*** DATASET EXCERPTS ***

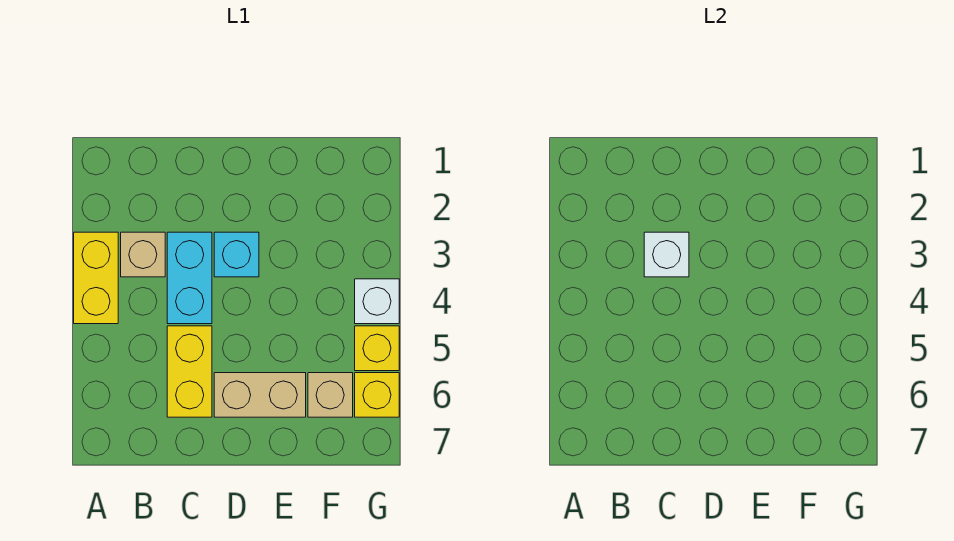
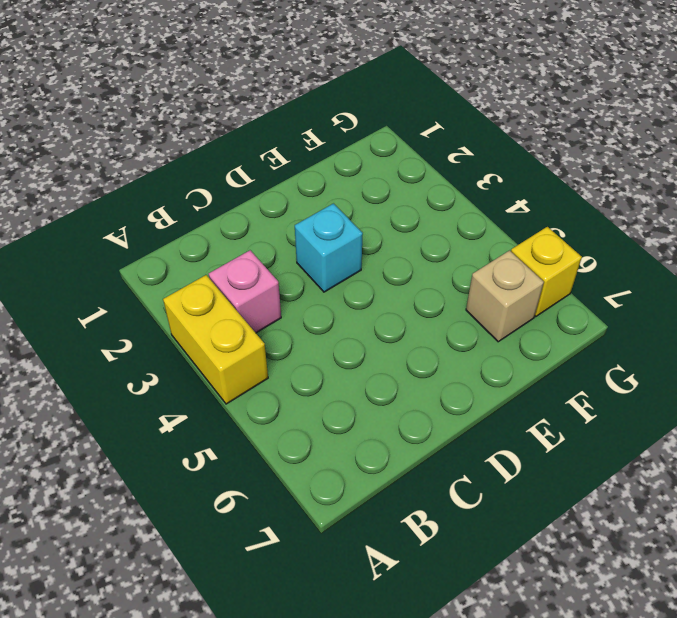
pink brick B3 level 1 -> tan brick B3 level 1
none -> cyan brick C3:C4 level 1
none -> yellow brick C5:C6 level 1

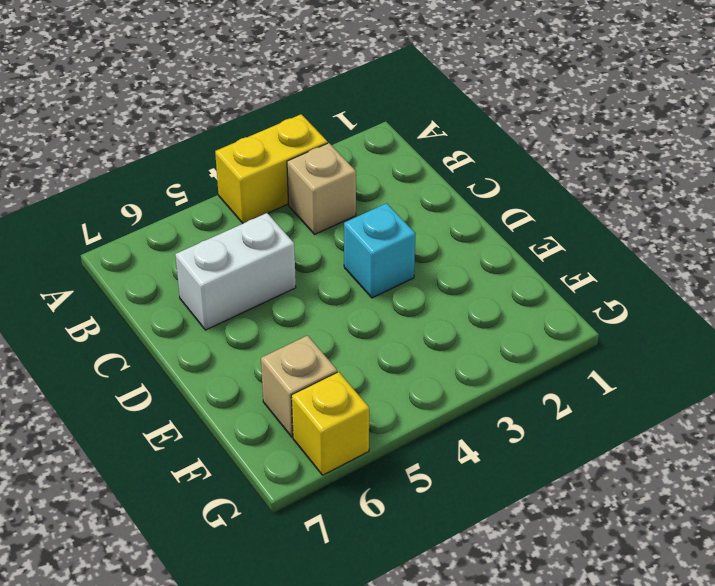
white brick C5:C6 level 1 -> yellow brick C5:C6 level 1
none -> cyan brick C3:C4 level 1
none -> tan brick D6:E6 level 1

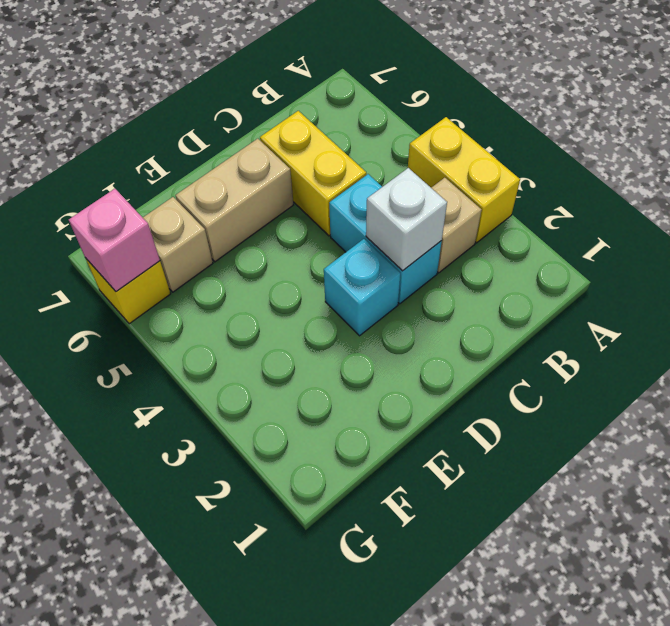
pink brick G6 level 2 -> none
none -> white brick G4 level 1
none -> yellow brick G5 level 1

*** End of DATASET EXCERPTS ***

_TASK PROMPT_:
Every line that contains the string "yellow" should be returned from the data.

_OUTPUT_:
none -> yellow brick C5:C6 level 1
white brick C5:C6 level 1 -> yellow brick C5:C6 level 1
none -> yellow brick G5 level 1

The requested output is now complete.